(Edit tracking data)

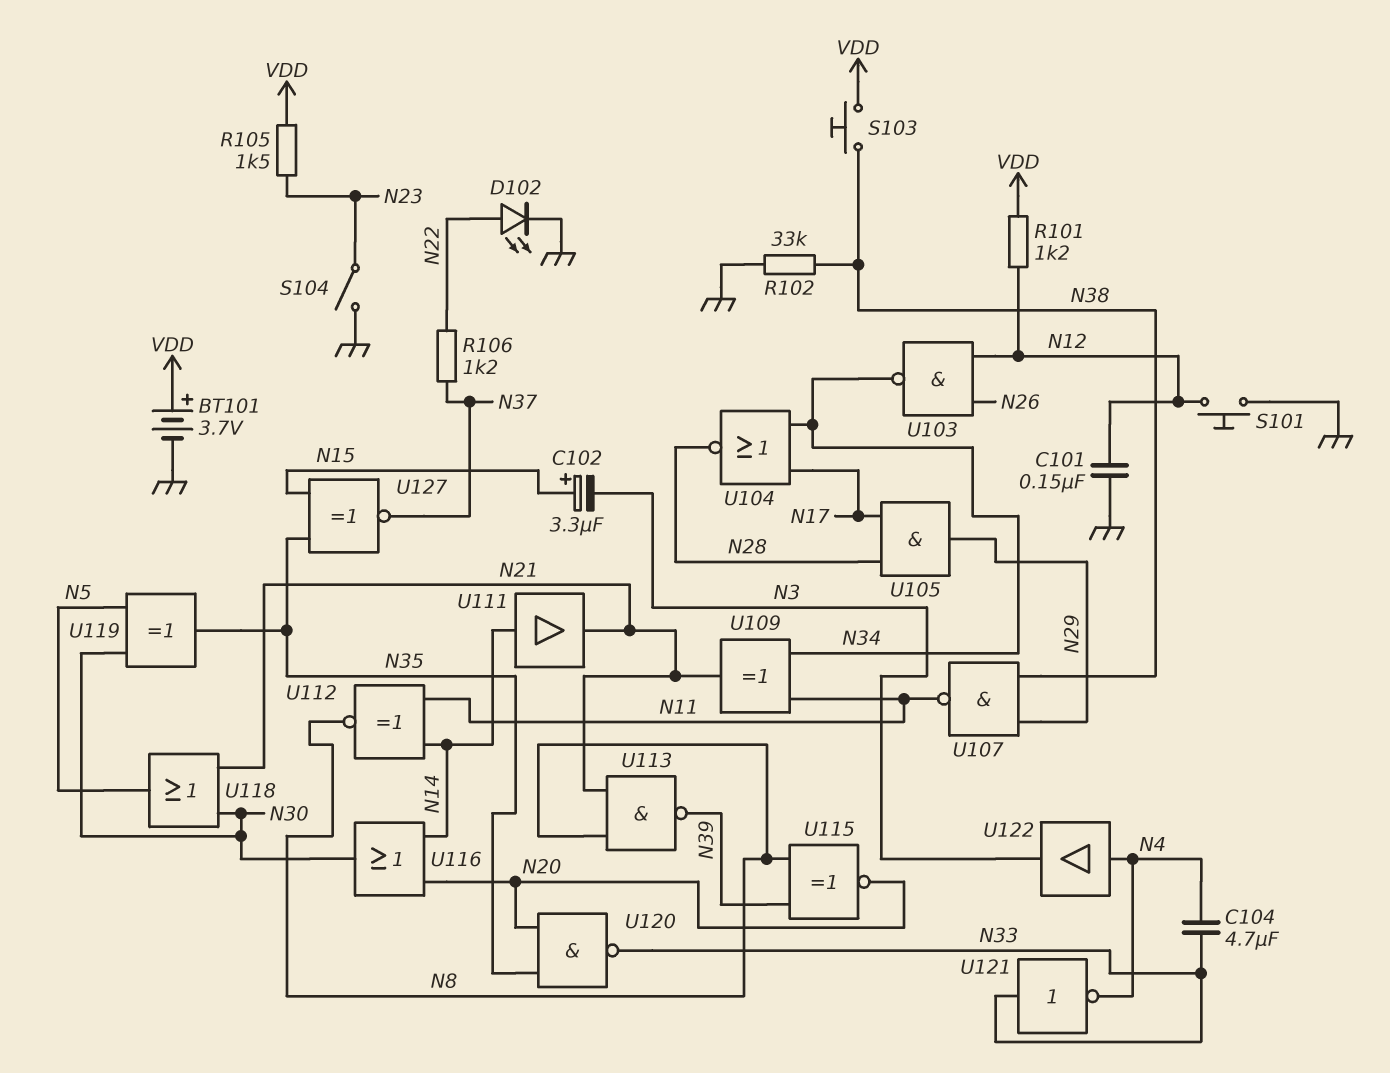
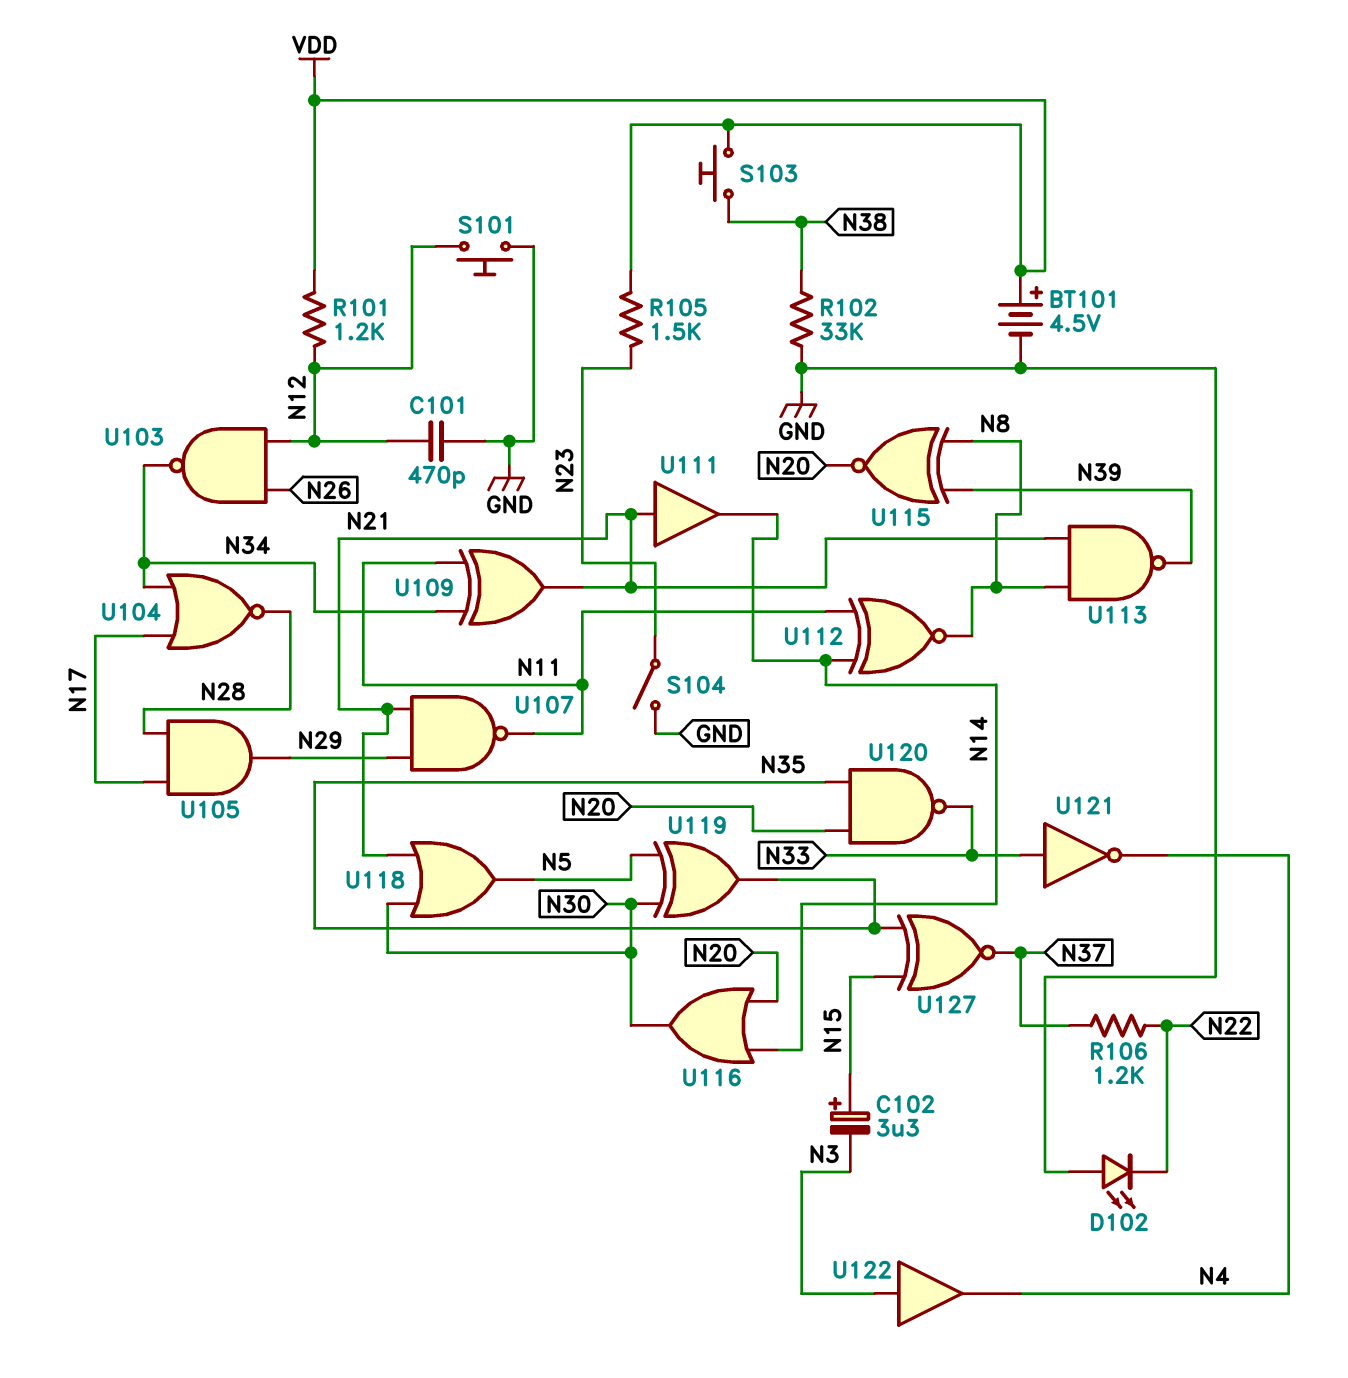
BT101: 3.7V (plus VDD, minus GND) -> 4.5V (plus VDD, minus GND)
C101: 150nF (GND, N12) -> 470pF (GND, N12)
C104: 4.7uF (N4, N33) -> none
D102: LED (A N22, K GND) -> LED (A GND, K N22)
U107: NAND (in N29, in N38, out N11) -> NAND (in N21, in N29, out N11)
U111: buffer (in N14, out N21) -> buffer (in N21, out N14)
U122: buffer (in N4, out N3) -> buffer (in N3, out N4)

--- Problem to work on ---
After locating the line with "C104: 4.7uF (N4, N33) -> none" in the records above, please set down that line and all later ones exactly, and no other line.

--- Reply to the exercise ---
C104: 4.7uF (N4, N33) -> none
D102: LED (A N22, K GND) -> LED (A GND, K N22)
U107: NAND (in N29, in N38, out N11) -> NAND (in N21, in N29, out N11)
U111: buffer (in N14, out N21) -> buffer (in N21, out N14)
U122: buffer (in N4, out N3) -> buffer (in N3, out N4)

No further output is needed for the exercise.